# [DATA EXTRACT]

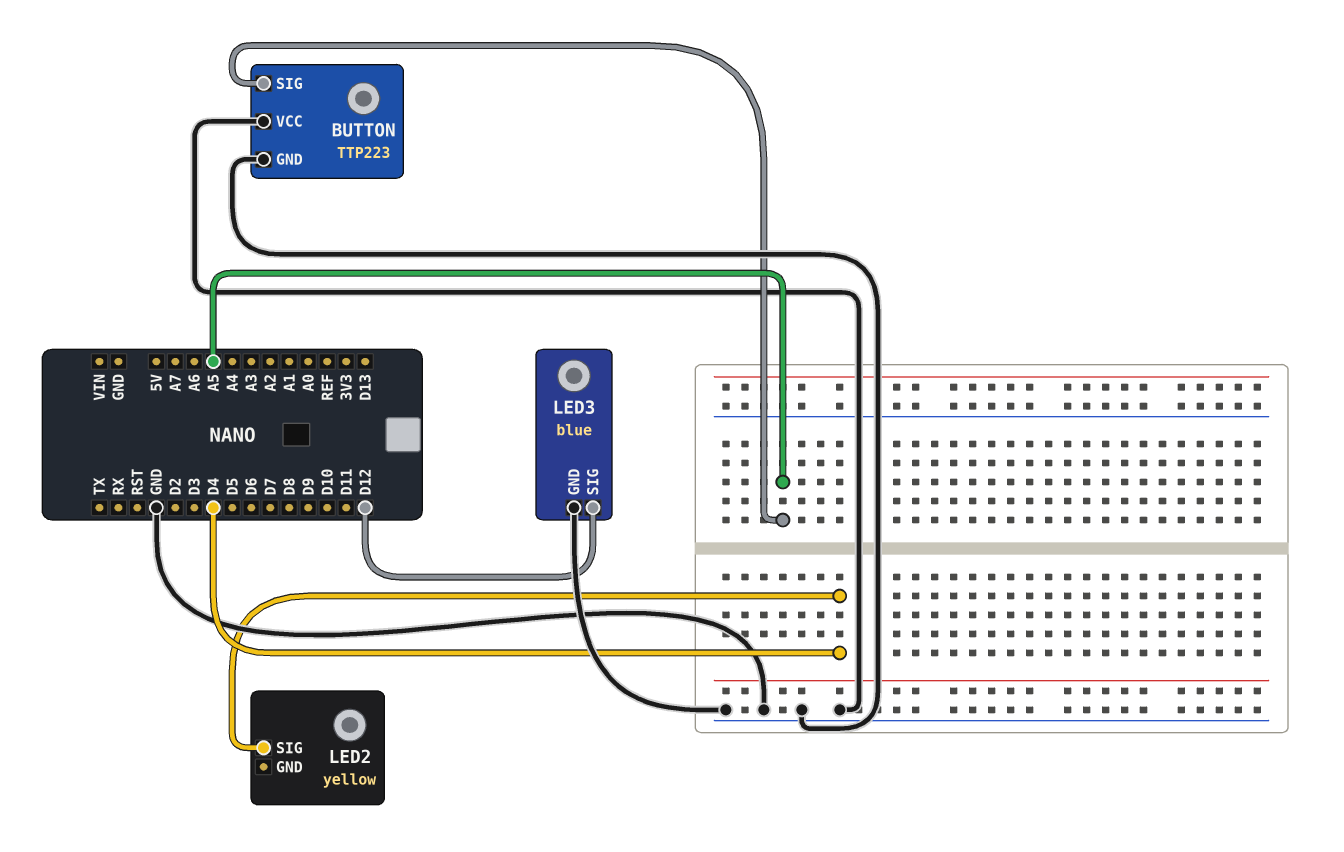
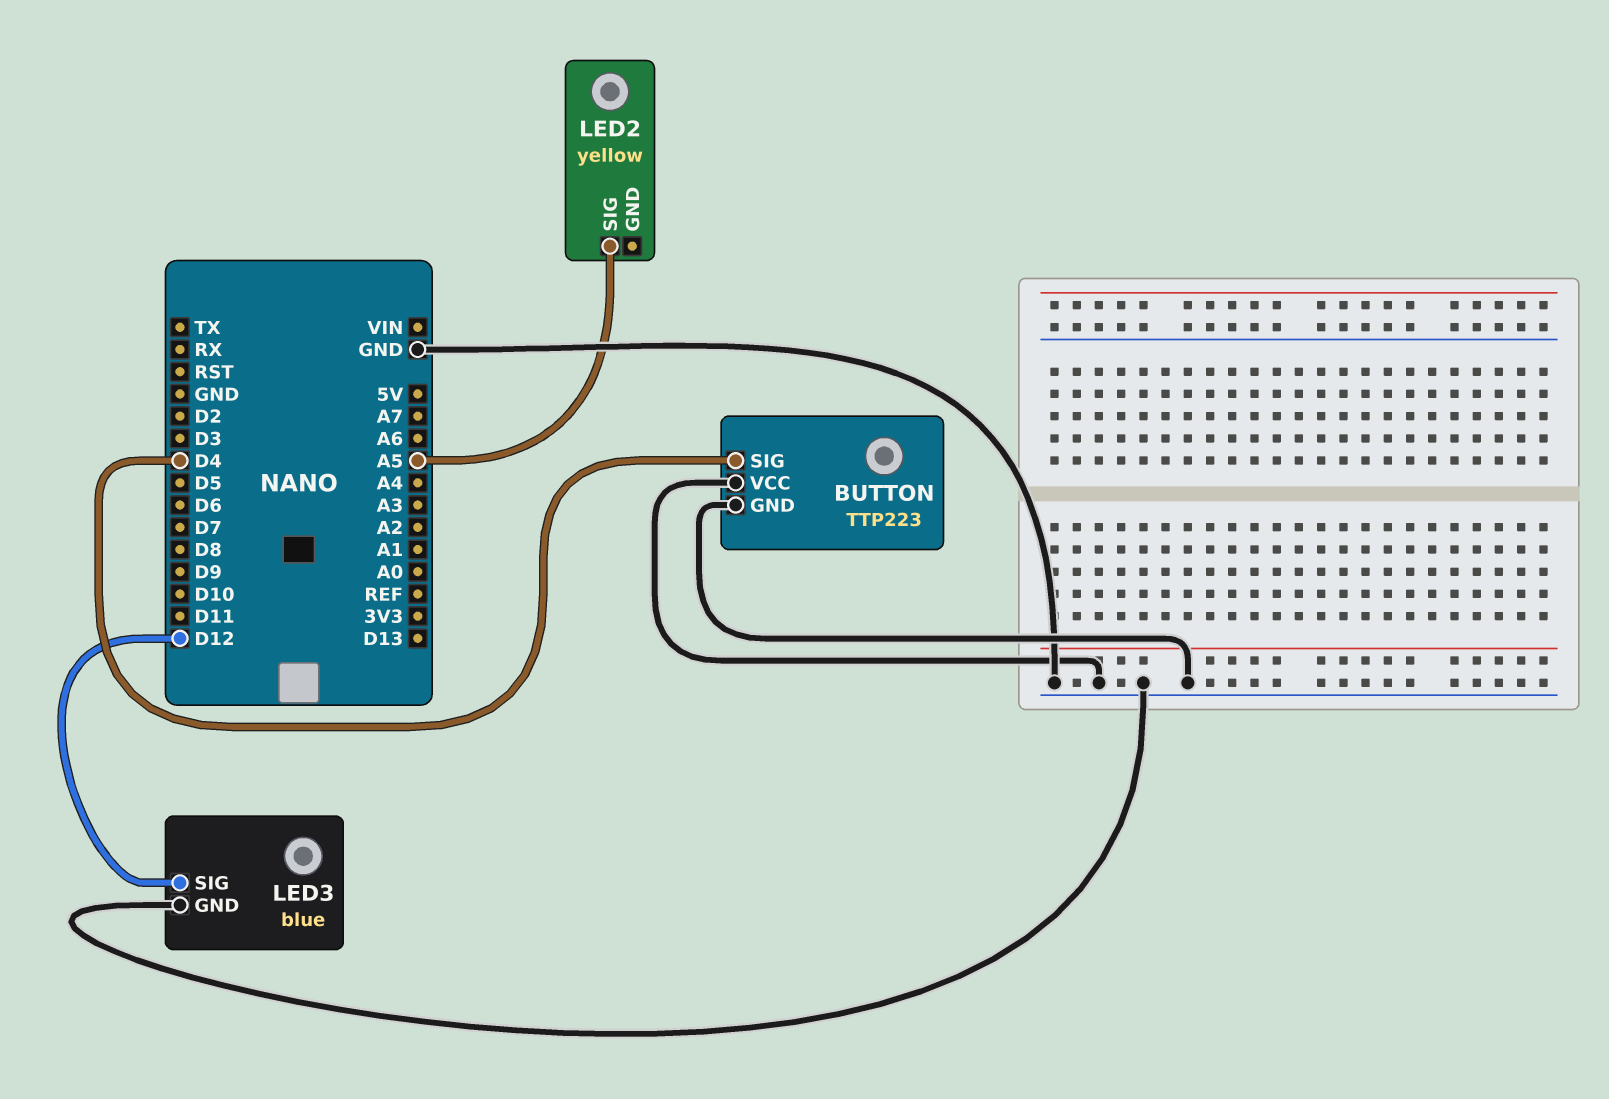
BUTTON pin SIG: A5 -> D4
LED2 pin SIG: D4 -> A5

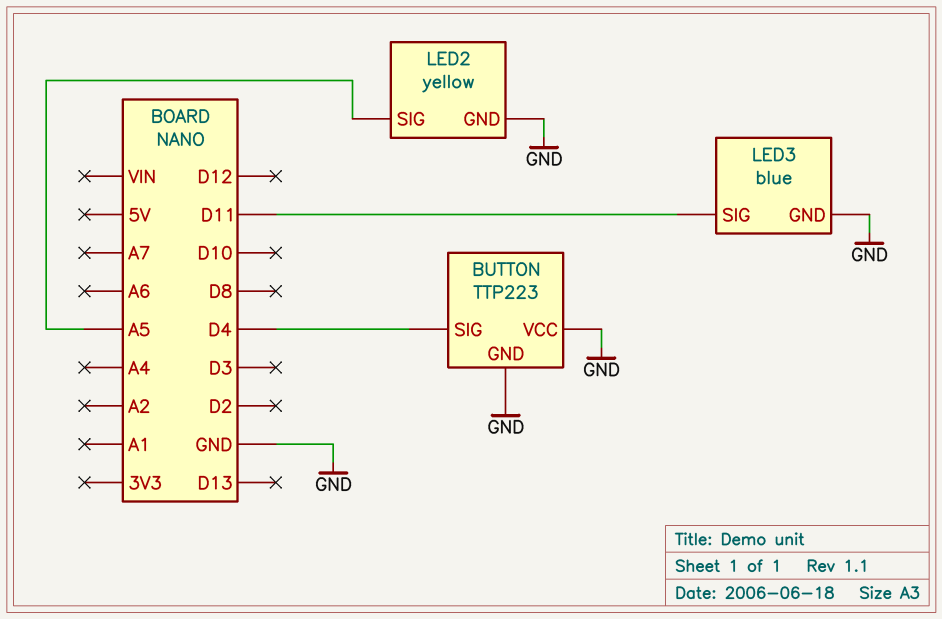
LED2 pin GND: none -> GND
LED3 pin SIG: D12 -> D11

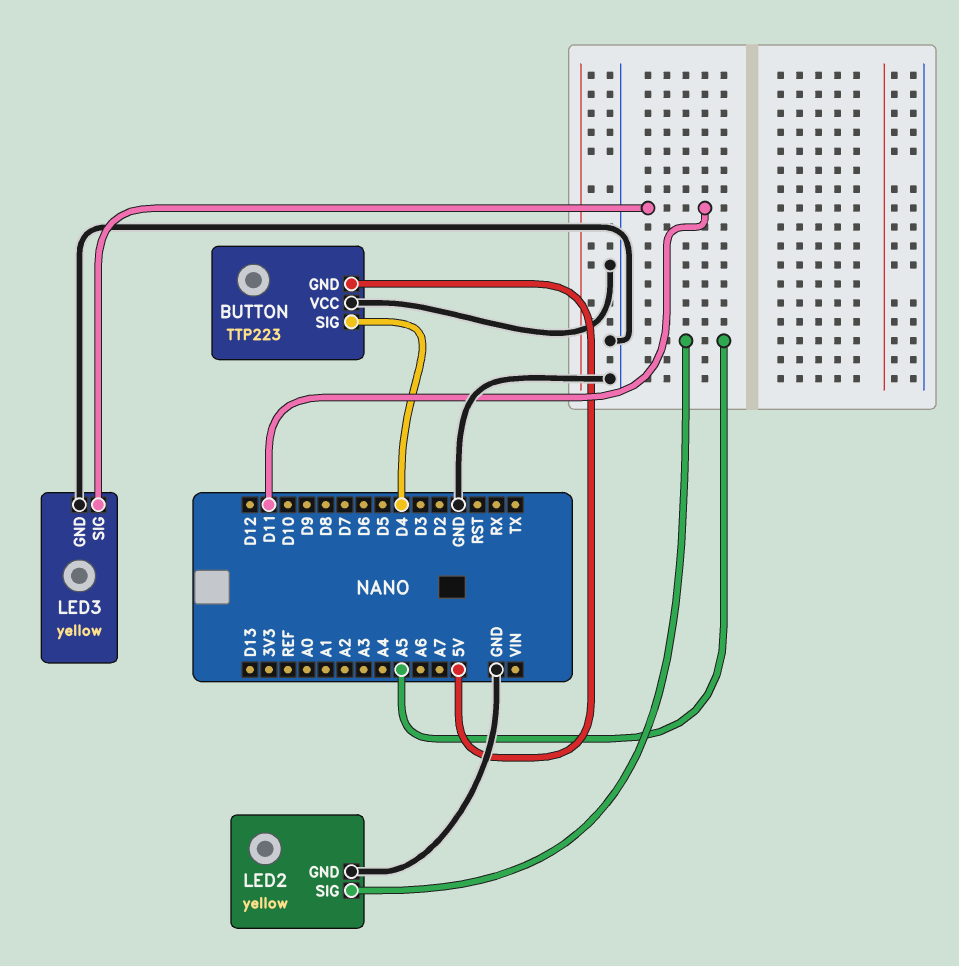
BUTTON pin GND: GND -> 5V
LED3: blue -> yellow

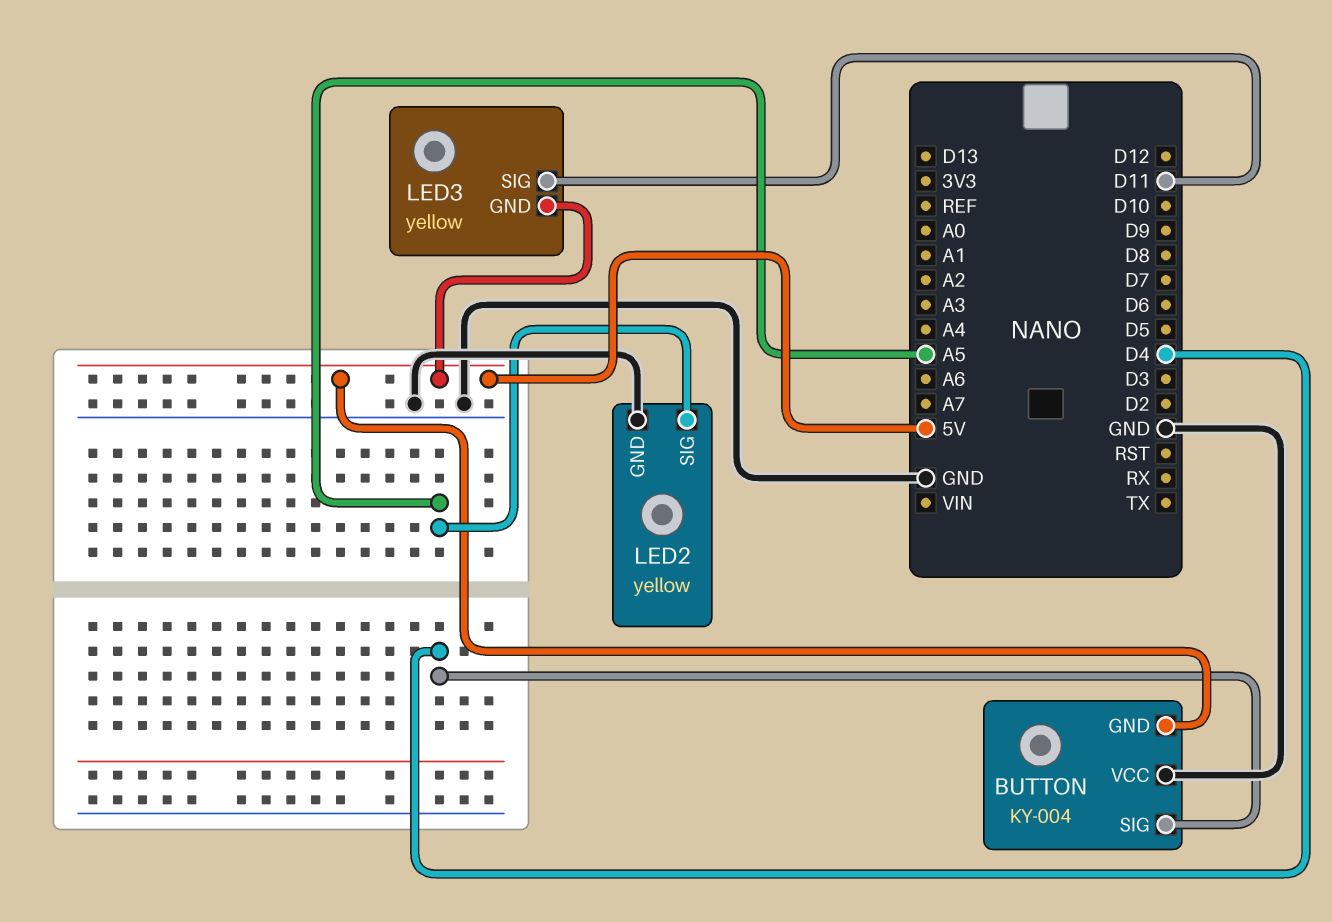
BUTTON: TTP223 -> KY-004
LED3 pin GND: GND -> 5V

# [REQUIREMENT]
Copy each line of the data that contains the word "BUTTON".

# [ANSWER BOX]
BUTTON pin SIG: A5 -> D4
BUTTON pin GND: GND -> 5V
BUTTON: TTP223 -> KY-004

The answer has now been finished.